DATA FOR THIS TASK —
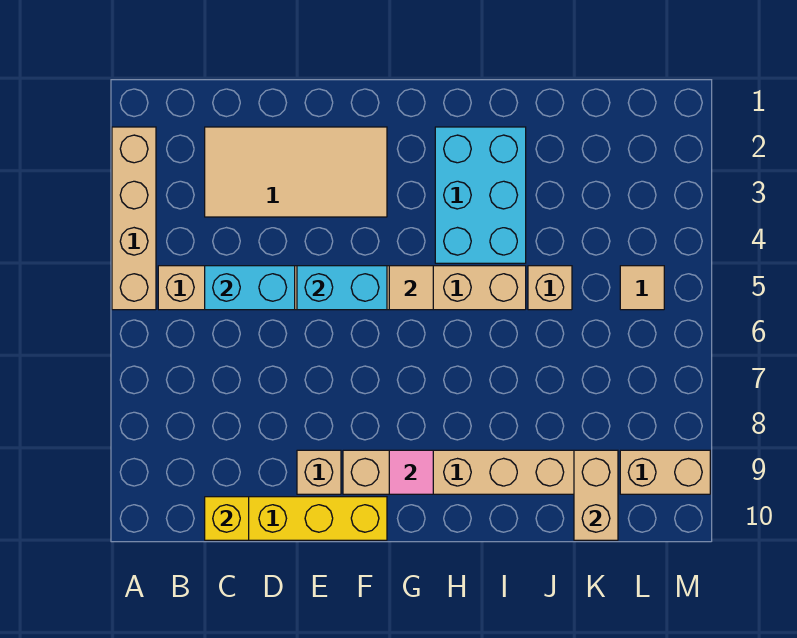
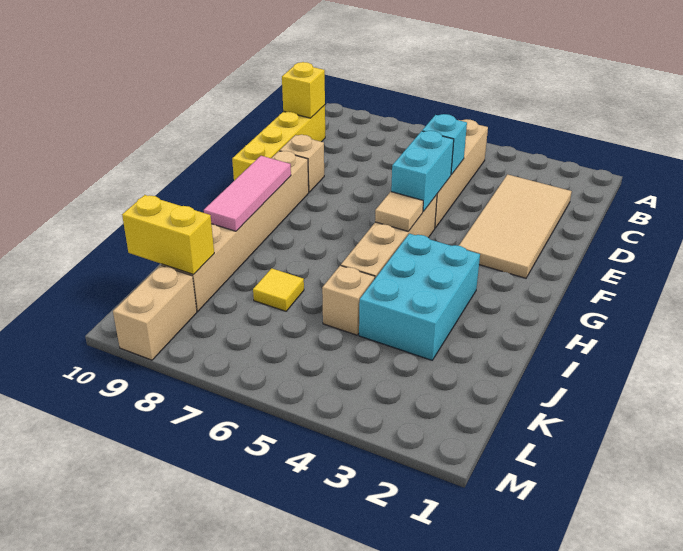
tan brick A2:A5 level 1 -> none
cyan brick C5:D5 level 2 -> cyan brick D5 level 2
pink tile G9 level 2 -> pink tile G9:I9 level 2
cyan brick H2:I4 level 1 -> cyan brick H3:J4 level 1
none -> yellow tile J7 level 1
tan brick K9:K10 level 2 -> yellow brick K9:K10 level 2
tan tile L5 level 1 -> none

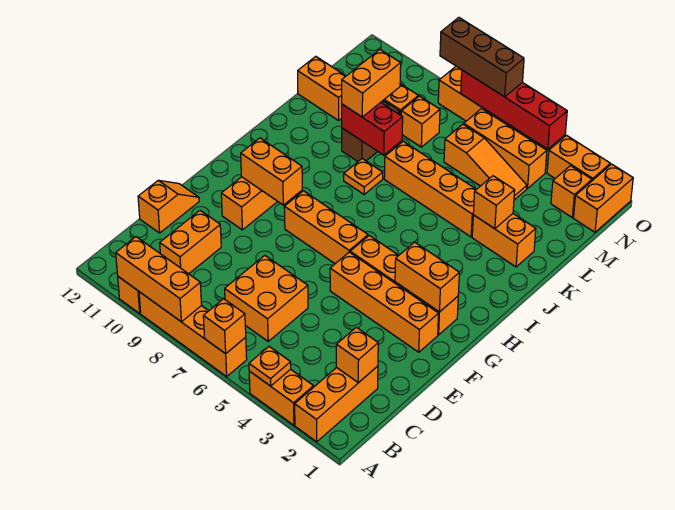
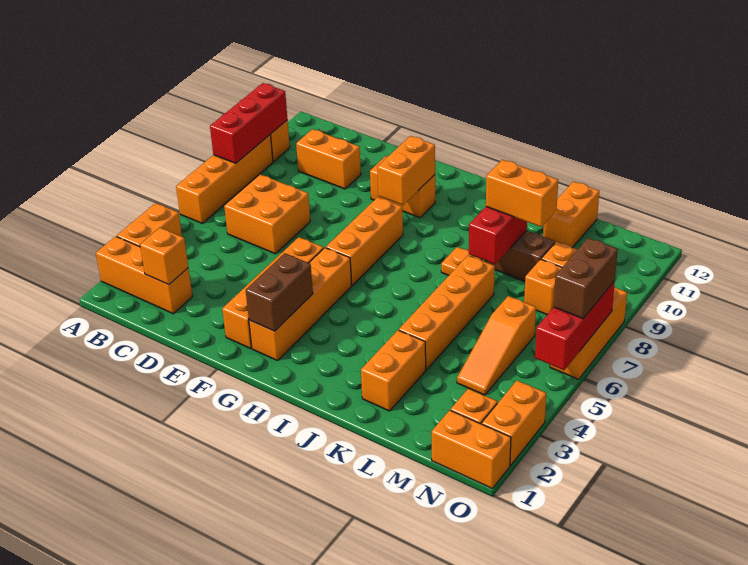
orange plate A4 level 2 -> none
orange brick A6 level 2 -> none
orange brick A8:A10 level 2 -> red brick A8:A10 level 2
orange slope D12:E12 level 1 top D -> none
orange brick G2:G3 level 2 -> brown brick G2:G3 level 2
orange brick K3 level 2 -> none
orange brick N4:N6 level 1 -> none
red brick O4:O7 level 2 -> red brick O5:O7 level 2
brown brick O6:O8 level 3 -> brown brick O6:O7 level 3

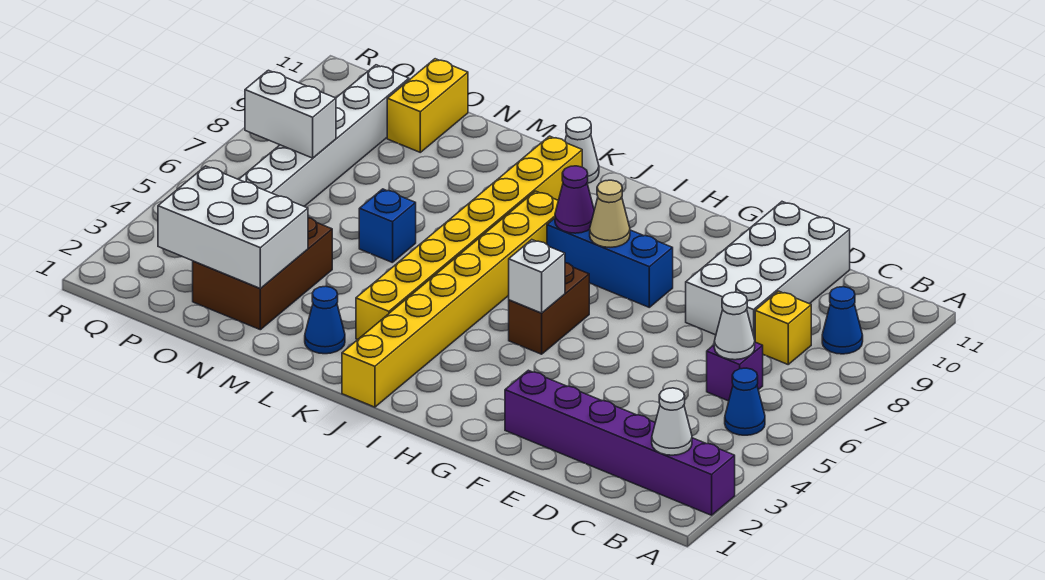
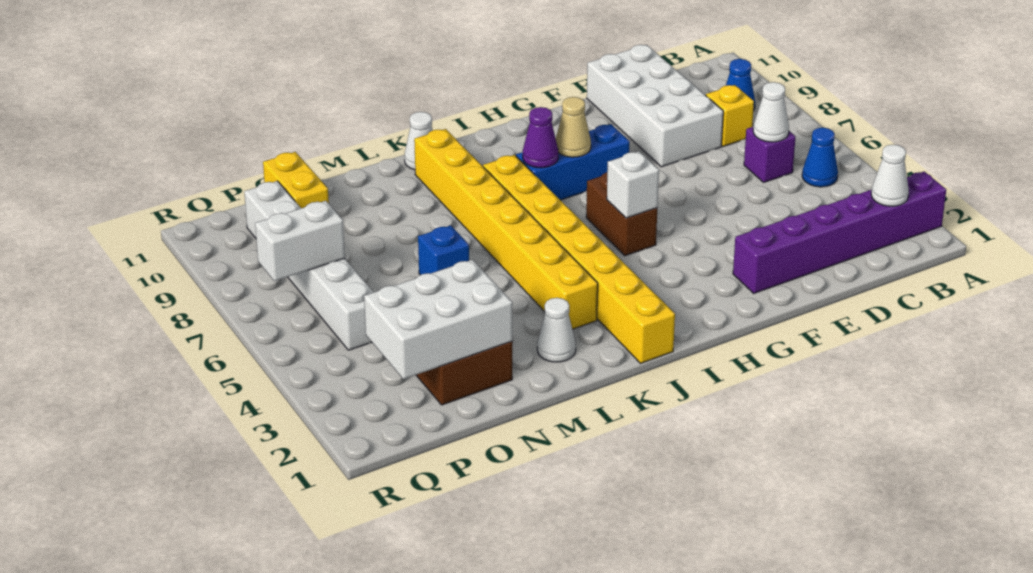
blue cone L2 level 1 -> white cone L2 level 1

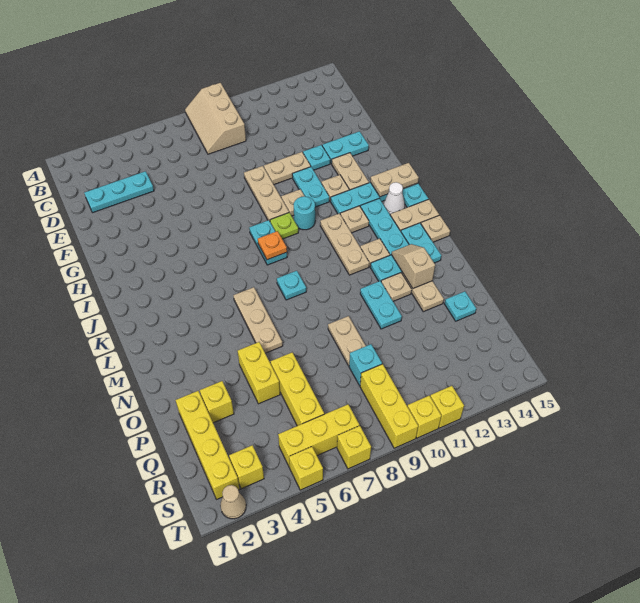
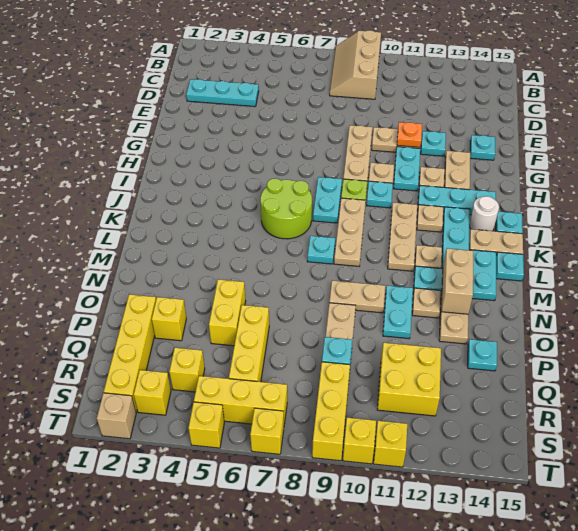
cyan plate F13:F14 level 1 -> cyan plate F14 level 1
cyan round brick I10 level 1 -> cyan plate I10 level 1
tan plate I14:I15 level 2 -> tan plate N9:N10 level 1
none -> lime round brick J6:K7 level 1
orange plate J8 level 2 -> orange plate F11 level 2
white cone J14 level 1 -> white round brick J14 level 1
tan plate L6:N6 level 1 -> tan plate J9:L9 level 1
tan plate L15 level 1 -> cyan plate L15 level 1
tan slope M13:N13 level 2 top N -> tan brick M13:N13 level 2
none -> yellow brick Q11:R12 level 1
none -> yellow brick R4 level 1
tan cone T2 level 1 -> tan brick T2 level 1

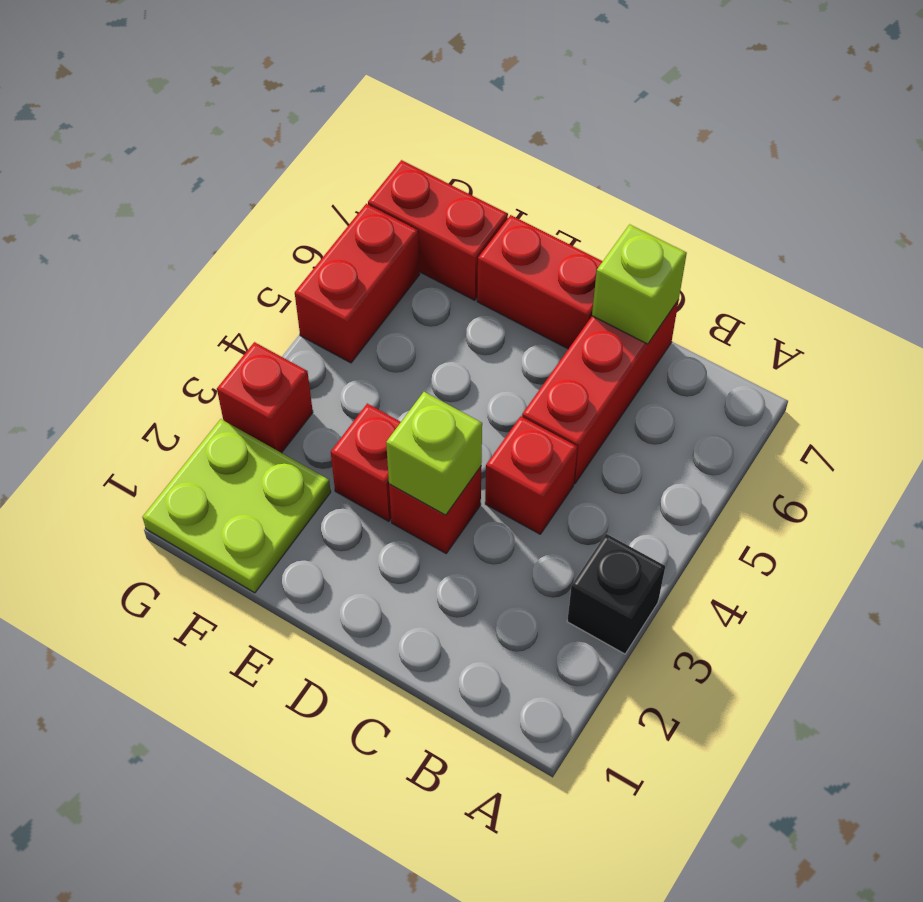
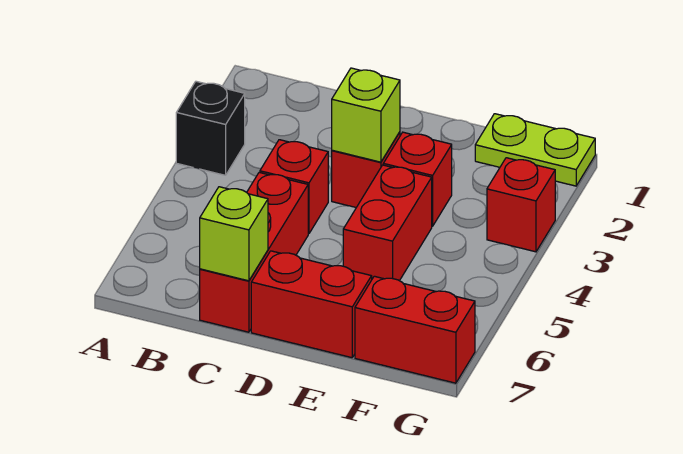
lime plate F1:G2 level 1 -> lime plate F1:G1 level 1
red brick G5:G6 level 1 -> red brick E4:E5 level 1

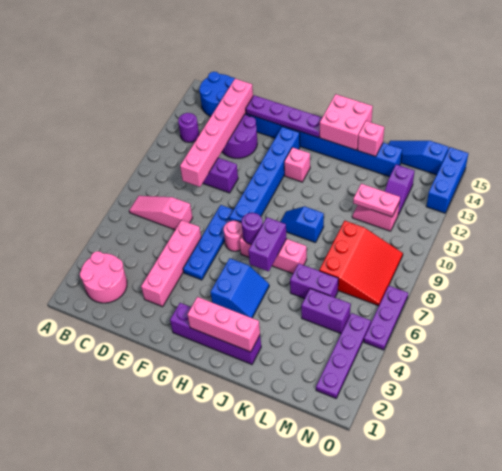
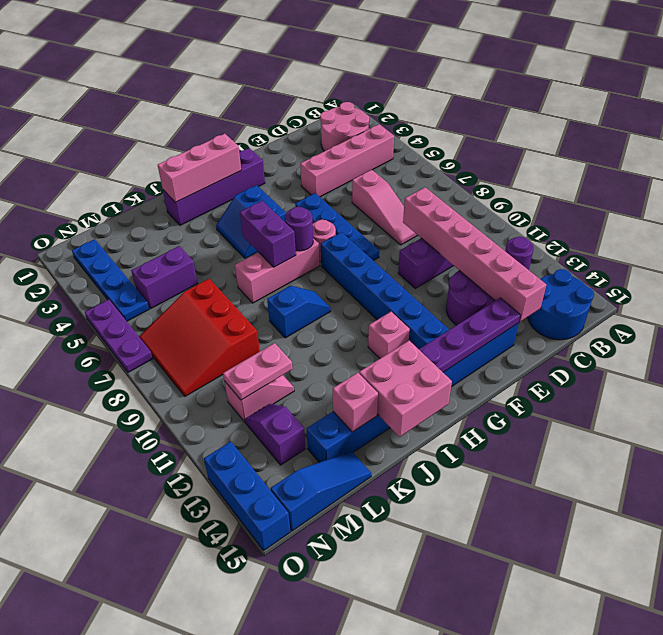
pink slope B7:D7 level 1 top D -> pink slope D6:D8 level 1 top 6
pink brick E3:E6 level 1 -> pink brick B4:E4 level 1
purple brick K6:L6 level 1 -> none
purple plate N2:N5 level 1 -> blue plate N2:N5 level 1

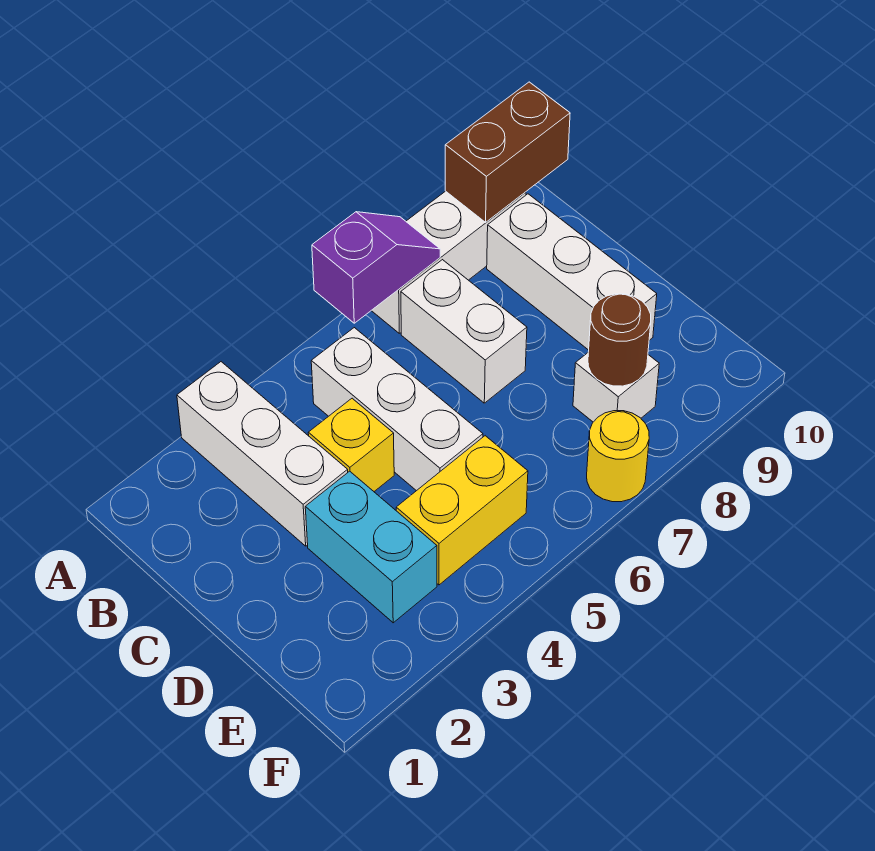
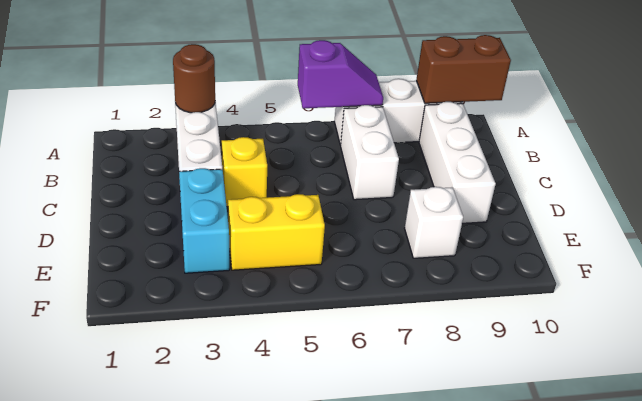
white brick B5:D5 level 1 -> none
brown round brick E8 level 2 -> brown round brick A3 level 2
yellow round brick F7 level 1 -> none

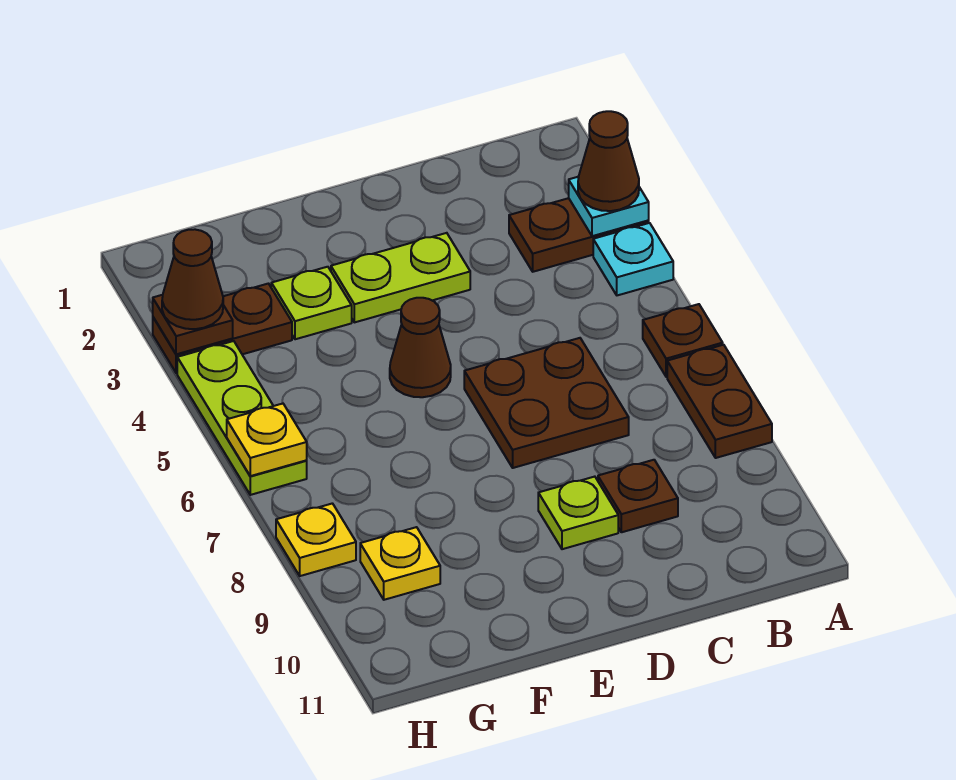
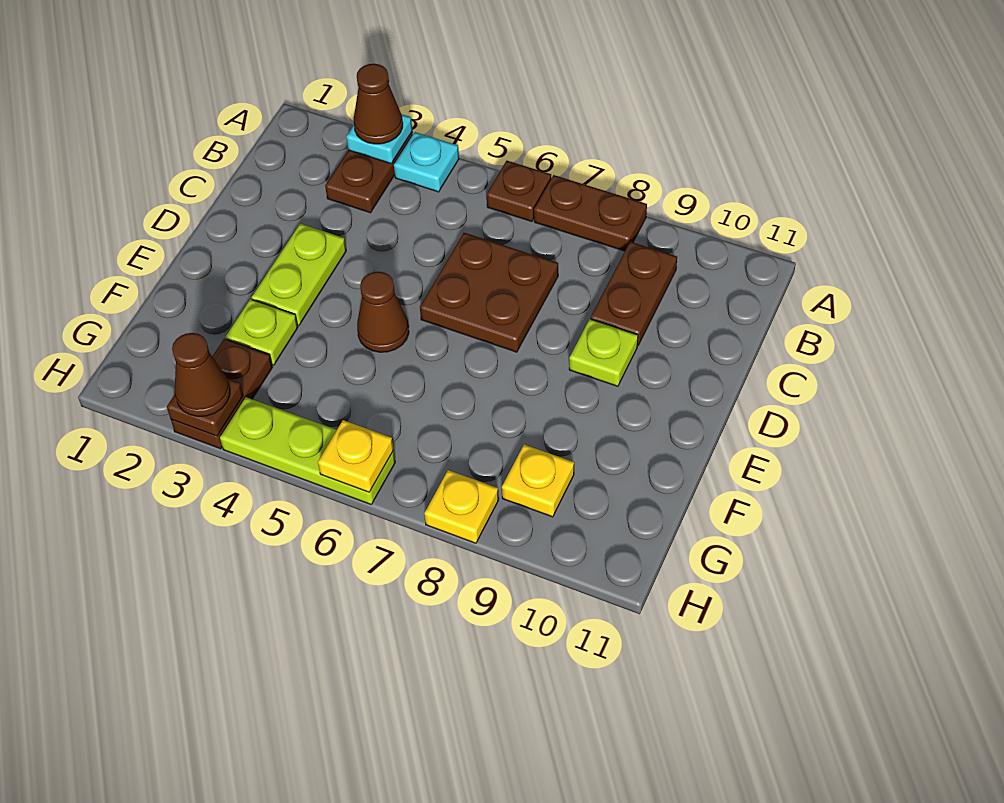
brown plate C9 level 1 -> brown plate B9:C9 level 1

WORK TO BE COMPLETED —
For this exercise, transcribe exactly the part of the records above that opens with the line containing "none -> yellow tile J7 level 1" and closes with the one containing "none -> yellow brick Q11:R12 level 1". Pictures are not part of the copy.

OUTPUT FOR THIS TASK —
none -> yellow tile J7 level 1
tan brick K9:K10 level 2 -> yellow brick K9:K10 level 2
tan tile L5 level 1 -> none

orange plate A4 level 2 -> none
orange brick A6 level 2 -> none
orange brick A8:A10 level 2 -> red brick A8:A10 level 2
orange slope D12:E12 level 1 top D -> none
orange brick G2:G3 level 2 -> brown brick G2:G3 level 2
orange brick K3 level 2 -> none
orange brick N4:N6 level 1 -> none
red brick O4:O7 level 2 -> red brick O5:O7 level 2
brown brick O6:O8 level 3 -> brown brick O6:O7 level 3

blue cone L2 level 1 -> white cone L2 level 1

cyan plate F13:F14 level 1 -> cyan plate F14 level 1
cyan round brick I10 level 1 -> cyan plate I10 level 1
tan plate I14:I15 level 2 -> tan plate N9:N10 level 1
none -> lime round brick J6:K7 level 1
orange plate J8 level 2 -> orange plate F11 level 2
white cone J14 level 1 -> white round brick J14 level 1
tan plate L6:N6 level 1 -> tan plate J9:L9 level 1
tan plate L15 level 1 -> cyan plate L15 level 1
tan slope M13:N13 level 2 top N -> tan brick M13:N13 level 2
none -> yellow brick Q11:R12 level 1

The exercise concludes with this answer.